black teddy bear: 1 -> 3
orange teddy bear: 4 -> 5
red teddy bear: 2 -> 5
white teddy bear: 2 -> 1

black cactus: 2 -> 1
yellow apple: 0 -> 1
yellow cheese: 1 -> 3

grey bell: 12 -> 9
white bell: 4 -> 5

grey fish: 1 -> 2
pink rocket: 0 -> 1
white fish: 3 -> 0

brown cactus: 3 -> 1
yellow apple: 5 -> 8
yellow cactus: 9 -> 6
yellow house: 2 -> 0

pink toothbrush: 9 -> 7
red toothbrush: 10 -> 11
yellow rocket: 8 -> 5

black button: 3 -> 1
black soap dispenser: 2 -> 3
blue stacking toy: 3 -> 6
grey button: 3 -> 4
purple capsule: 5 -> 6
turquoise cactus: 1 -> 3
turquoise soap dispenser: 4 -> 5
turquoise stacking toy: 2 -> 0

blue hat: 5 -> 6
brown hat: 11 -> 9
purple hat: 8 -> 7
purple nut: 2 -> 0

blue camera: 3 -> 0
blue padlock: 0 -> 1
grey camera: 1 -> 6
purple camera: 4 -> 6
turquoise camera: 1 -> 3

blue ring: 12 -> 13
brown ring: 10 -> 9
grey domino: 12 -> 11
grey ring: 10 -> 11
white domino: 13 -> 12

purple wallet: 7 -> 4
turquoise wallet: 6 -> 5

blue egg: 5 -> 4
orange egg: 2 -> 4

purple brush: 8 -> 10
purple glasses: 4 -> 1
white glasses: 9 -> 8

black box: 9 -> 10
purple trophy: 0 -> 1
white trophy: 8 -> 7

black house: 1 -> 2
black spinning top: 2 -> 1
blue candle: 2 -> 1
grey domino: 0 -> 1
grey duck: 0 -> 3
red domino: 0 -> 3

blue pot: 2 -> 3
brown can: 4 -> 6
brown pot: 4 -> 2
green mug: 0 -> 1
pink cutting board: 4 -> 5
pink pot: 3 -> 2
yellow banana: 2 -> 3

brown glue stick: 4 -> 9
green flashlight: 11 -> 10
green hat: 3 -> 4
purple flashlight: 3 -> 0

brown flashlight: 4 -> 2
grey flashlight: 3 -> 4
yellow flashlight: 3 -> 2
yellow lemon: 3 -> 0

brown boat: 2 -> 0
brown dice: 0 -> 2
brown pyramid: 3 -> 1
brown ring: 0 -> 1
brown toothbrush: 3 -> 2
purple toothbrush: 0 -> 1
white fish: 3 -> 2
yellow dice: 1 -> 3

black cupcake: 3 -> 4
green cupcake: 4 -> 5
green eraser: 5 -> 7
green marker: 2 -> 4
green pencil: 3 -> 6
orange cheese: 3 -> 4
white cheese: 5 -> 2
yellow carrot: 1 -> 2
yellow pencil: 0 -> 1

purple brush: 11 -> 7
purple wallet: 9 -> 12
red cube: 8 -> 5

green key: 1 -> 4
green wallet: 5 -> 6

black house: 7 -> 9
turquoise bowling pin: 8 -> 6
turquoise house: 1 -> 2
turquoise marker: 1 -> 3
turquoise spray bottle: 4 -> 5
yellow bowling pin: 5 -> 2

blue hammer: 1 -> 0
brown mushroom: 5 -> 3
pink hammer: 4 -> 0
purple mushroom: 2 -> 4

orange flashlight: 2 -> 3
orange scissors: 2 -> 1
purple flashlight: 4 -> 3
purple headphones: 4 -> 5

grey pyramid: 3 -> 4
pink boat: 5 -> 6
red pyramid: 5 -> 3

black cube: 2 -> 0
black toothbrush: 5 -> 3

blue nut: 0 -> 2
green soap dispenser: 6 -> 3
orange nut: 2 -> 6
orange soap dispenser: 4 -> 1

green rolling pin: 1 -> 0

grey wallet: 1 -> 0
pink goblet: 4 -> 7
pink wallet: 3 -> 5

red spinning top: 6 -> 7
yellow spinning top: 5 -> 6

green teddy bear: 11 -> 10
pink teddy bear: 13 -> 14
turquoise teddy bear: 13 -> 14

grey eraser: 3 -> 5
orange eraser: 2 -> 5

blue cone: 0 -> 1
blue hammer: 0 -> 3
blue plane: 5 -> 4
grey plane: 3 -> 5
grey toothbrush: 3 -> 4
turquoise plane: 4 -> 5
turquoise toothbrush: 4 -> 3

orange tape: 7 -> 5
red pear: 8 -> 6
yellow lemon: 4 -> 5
★ ★ ★ ★ ★ ★ ★
## [ABOUT THIS TASK]
Each entry above needs to be retyped exactly.

## [EXERCISE OUTPUT]
black teddy bear: 1 -> 3
orange teddy bear: 4 -> 5
red teddy bear: 2 -> 5
white teddy bear: 2 -> 1

black cactus: 2 -> 1
yellow apple: 0 -> 1
yellow cheese: 1 -> 3

grey bell: 12 -> 9
white bell: 4 -> 5

grey fish: 1 -> 2
pink rocket: 0 -> 1
white fish: 3 -> 0

brown cactus: 3 -> 1
yellow apple: 5 -> 8
yellow cactus: 9 -> 6
yellow house: 2 -> 0

pink toothbrush: 9 -> 7
red toothbrush: 10 -> 11
yellow rocket: 8 -> 5

black button: 3 -> 1
black soap dispenser: 2 -> 3
blue stacking toy: 3 -> 6
grey button: 3 -> 4
purple capsule: 5 -> 6
turquoise cactus: 1 -> 3
turquoise soap dispenser: 4 -> 5
turquoise stacking toy: 2 -> 0

blue hat: 5 -> 6
brown hat: 11 -> 9
purple hat: 8 -> 7
purple nut: 2 -> 0

blue camera: 3 -> 0
blue padlock: 0 -> 1
grey camera: 1 -> 6
purple camera: 4 -> 6
turquoise camera: 1 -> 3

blue ring: 12 -> 13
brown ring: 10 -> 9
grey domino: 12 -> 11
grey ring: 10 -> 11
white domino: 13 -> 12

purple wallet: 7 -> 4
turquoise wallet: 6 -> 5

blue egg: 5 -> 4
orange egg: 2 -> 4

purple brush: 8 -> 10
purple glasses: 4 -> 1
white glasses: 9 -> 8

black box: 9 -> 10
purple trophy: 0 -> 1
white trophy: 8 -> 7

black house: 1 -> 2
black spinning top: 2 -> 1
blue candle: 2 -> 1
grey domino: 0 -> 1
grey duck: 0 -> 3
red domino: 0 -> 3

blue pot: 2 -> 3
brown can: 4 -> 6
brown pot: 4 -> 2
green mug: 0 -> 1
pink cutting board: 4 -> 5
pink pot: 3 -> 2
yellow banana: 2 -> 3

brown glue stick: 4 -> 9
green flashlight: 11 -> 10
green hat: 3 -> 4
purple flashlight: 3 -> 0

brown flashlight: 4 -> 2
grey flashlight: 3 -> 4
yellow flashlight: 3 -> 2
yellow lemon: 3 -> 0

brown boat: 2 -> 0
brown dice: 0 -> 2
brown pyramid: 3 -> 1
brown ring: 0 -> 1
brown toothbrush: 3 -> 2
purple toothbrush: 0 -> 1
white fish: 3 -> 2
yellow dice: 1 -> 3

black cupcake: 3 -> 4
green cupcake: 4 -> 5
green eraser: 5 -> 7
green marker: 2 -> 4
green pencil: 3 -> 6
orange cheese: 3 -> 4
white cheese: 5 -> 2
yellow carrot: 1 -> 2
yellow pencil: 0 -> 1

purple brush: 11 -> 7
purple wallet: 9 -> 12
red cube: 8 -> 5

green key: 1 -> 4
green wallet: 5 -> 6

black house: 7 -> 9
turquoise bowling pin: 8 -> 6
turquoise house: 1 -> 2
turquoise marker: 1 -> 3
turquoise spray bottle: 4 -> 5
yellow bowling pin: 5 -> 2

blue hammer: 1 -> 0
brown mushroom: 5 -> 3
pink hammer: 4 -> 0
purple mushroom: 2 -> 4

orange flashlight: 2 -> 3
orange scissors: 2 -> 1
purple flashlight: 4 -> 3
purple headphones: 4 -> 5

grey pyramid: 3 -> 4
pink boat: 5 -> 6
red pyramid: 5 -> 3

black cube: 2 -> 0
black toothbrush: 5 -> 3

blue nut: 0 -> 2
green soap dispenser: 6 -> 3
orange nut: 2 -> 6
orange soap dispenser: 4 -> 1

green rolling pin: 1 -> 0

grey wallet: 1 -> 0
pink goblet: 4 -> 7
pink wallet: 3 -> 5

red spinning top: 6 -> 7
yellow spinning top: 5 -> 6

green teddy bear: 11 -> 10
pink teddy bear: 13 -> 14
turquoise teddy bear: 13 -> 14

grey eraser: 3 -> 5
orange eraser: 2 -> 5

blue cone: 0 -> 1
blue hammer: 0 -> 3
blue plane: 5 -> 4
grey plane: 3 -> 5
grey toothbrush: 3 -> 4
turquoise plane: 4 -> 5
turquoise toothbrush: 4 -> 3

orange tape: 7 -> 5
red pear: 8 -> 6
yellow lemon: 4 -> 5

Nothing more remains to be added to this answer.